Record extracts -
################

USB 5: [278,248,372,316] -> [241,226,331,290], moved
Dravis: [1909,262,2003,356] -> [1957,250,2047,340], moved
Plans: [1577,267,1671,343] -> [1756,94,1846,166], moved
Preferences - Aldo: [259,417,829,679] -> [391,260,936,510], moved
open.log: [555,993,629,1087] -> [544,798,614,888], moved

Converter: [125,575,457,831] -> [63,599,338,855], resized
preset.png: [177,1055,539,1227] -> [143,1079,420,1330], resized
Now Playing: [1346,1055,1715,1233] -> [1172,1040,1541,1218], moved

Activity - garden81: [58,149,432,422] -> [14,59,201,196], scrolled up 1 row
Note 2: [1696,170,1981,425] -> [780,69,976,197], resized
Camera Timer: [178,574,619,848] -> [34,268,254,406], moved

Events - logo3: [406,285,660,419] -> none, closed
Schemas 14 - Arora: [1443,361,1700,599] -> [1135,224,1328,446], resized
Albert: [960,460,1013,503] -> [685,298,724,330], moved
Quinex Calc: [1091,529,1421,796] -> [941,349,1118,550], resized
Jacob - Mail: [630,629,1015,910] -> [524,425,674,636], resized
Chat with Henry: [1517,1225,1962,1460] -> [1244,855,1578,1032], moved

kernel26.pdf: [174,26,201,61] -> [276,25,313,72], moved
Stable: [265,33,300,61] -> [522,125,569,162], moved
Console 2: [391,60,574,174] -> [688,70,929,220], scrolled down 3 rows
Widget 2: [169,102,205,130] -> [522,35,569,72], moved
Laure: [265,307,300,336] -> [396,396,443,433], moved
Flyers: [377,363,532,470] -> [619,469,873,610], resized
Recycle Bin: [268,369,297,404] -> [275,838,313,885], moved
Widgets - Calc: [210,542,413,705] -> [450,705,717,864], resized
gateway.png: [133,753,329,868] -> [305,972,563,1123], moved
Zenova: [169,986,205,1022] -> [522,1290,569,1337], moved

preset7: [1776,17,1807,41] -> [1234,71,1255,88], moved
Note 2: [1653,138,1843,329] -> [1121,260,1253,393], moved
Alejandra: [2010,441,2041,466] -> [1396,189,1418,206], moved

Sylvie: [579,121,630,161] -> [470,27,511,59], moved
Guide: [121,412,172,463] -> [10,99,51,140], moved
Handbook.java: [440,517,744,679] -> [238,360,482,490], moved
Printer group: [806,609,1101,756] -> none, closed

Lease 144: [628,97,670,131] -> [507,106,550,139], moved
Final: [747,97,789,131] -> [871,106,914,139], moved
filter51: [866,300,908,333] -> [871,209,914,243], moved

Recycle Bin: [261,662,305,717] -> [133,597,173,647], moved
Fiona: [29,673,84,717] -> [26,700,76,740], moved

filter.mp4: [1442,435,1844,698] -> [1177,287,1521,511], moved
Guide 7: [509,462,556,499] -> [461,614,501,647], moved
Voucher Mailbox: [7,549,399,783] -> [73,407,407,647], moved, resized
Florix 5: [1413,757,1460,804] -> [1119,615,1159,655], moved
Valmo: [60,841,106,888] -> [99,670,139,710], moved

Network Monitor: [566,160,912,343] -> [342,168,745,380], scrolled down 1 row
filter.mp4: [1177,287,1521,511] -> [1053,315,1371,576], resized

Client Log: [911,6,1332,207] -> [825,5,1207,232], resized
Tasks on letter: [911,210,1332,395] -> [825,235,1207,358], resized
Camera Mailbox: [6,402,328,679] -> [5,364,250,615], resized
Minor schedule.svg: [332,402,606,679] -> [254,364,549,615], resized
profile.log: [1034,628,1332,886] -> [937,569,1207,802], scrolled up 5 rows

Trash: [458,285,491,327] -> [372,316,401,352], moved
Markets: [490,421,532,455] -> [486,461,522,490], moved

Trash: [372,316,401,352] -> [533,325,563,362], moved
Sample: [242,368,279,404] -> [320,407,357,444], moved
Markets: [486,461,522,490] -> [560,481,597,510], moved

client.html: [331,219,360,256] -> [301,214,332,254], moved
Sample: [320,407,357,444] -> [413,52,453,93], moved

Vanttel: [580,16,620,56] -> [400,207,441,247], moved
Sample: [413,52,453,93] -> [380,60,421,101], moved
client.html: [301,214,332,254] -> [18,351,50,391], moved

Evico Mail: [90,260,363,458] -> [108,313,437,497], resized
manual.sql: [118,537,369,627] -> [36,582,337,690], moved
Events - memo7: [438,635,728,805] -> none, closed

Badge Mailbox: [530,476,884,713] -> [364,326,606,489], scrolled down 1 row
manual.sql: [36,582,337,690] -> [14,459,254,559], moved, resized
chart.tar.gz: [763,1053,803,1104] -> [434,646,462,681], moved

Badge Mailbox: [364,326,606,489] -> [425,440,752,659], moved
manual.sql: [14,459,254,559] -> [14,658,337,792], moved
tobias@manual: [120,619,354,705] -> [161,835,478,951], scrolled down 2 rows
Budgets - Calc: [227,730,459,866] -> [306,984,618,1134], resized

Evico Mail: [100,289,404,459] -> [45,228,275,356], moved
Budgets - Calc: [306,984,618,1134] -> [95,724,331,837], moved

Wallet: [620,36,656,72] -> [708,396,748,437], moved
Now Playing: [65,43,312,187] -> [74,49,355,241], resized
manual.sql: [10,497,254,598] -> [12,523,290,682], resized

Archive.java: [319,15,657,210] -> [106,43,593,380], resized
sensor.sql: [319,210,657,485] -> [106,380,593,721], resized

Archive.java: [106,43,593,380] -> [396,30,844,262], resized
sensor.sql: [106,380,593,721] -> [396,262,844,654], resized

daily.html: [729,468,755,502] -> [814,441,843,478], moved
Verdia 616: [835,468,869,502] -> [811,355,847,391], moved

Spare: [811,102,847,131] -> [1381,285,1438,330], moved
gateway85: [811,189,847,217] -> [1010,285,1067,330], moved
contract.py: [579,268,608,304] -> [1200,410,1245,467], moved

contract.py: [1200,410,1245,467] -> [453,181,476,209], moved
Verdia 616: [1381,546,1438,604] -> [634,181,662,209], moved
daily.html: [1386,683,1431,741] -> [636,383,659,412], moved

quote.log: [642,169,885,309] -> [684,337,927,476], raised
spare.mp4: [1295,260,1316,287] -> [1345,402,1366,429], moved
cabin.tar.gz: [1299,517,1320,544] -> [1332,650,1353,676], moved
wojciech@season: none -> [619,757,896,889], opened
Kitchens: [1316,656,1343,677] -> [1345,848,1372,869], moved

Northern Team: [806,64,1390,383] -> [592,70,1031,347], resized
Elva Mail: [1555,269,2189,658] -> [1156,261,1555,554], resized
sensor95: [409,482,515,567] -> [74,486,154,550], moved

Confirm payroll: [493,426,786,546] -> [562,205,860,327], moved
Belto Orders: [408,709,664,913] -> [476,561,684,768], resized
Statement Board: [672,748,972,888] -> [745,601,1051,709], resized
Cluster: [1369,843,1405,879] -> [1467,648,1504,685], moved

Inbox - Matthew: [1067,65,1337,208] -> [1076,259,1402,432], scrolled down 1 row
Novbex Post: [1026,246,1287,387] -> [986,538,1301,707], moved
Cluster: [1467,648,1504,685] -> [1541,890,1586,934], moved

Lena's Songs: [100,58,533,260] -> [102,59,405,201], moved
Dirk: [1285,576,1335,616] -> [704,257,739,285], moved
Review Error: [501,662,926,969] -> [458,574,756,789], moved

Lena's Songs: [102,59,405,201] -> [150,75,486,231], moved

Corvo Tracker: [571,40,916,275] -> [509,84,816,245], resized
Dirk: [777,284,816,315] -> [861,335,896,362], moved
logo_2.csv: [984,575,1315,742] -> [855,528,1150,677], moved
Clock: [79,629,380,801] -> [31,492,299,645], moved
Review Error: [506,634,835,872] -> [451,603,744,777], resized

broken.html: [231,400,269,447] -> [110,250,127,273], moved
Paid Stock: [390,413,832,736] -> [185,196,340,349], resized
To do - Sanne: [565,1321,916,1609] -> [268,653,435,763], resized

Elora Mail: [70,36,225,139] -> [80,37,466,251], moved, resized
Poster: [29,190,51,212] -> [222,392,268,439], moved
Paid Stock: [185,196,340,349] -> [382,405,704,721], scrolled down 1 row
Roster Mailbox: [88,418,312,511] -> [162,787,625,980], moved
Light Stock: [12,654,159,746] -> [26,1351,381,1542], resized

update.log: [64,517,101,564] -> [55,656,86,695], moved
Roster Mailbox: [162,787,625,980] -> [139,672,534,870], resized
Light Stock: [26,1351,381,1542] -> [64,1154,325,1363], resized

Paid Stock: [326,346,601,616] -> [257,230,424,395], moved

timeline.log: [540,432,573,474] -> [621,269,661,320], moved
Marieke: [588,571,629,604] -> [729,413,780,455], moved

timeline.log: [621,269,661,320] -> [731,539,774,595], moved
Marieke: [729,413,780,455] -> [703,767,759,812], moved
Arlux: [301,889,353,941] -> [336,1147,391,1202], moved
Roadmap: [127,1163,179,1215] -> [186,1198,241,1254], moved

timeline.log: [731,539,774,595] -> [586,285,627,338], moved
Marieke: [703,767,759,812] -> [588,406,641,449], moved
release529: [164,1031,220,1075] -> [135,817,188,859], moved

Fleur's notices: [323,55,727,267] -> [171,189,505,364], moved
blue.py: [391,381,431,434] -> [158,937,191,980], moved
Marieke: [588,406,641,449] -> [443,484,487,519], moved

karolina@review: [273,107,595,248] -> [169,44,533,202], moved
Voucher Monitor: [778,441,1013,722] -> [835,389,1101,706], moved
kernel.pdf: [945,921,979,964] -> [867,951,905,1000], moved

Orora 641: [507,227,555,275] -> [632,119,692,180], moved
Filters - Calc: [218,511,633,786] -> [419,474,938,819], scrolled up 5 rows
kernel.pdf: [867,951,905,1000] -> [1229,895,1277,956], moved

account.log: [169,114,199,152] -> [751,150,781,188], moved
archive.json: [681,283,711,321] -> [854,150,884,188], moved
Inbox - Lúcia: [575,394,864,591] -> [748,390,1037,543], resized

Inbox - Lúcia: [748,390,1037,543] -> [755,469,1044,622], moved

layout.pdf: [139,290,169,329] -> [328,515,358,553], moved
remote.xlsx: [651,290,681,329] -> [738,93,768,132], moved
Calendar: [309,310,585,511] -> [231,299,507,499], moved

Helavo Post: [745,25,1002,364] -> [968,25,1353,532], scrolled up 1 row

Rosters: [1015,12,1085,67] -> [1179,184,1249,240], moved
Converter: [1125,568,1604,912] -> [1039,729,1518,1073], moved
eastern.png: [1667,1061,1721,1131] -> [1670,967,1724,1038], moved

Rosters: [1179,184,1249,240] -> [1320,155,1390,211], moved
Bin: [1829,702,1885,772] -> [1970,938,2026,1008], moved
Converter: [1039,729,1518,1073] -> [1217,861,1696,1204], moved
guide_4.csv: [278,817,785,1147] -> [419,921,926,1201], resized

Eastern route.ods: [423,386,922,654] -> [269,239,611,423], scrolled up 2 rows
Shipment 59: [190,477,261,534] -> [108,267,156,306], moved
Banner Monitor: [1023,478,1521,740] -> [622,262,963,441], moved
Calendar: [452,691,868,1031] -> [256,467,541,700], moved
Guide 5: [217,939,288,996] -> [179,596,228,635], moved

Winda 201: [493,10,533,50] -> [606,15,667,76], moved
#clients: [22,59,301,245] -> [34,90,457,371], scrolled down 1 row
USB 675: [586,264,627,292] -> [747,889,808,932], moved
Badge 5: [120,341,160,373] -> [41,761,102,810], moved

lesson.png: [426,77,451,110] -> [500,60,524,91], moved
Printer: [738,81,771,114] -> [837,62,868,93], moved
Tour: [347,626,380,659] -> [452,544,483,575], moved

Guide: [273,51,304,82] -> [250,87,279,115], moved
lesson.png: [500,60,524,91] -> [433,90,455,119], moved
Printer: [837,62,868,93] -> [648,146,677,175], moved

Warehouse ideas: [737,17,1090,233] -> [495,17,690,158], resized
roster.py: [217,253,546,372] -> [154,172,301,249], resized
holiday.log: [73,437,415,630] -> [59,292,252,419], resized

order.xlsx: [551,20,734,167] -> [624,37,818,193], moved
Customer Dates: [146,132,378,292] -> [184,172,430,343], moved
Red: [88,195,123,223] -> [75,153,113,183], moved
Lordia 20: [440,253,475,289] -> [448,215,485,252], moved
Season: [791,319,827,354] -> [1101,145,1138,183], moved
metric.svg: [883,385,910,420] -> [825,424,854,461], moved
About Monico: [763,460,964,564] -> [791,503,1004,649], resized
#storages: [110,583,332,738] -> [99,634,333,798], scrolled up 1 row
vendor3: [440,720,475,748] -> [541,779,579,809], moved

################

Task directions -
Exactly the lines from the one containing "Red: [88,195,123,223] ->" through the final line above, and only those, should be given again.

Task solution -
Red: [88,195,123,223] -> [75,153,113,183], moved
Lordia 20: [440,253,475,289] -> [448,215,485,252], moved
Season: [791,319,827,354] -> [1101,145,1138,183], moved
metric.svg: [883,385,910,420] -> [825,424,854,461], moved
About Monico: [763,460,964,564] -> [791,503,1004,649], resized
#storages: [110,583,332,738] -> [99,634,333,798], scrolled up 1 row
vendor3: [440,720,475,748] -> [541,779,579,809], moved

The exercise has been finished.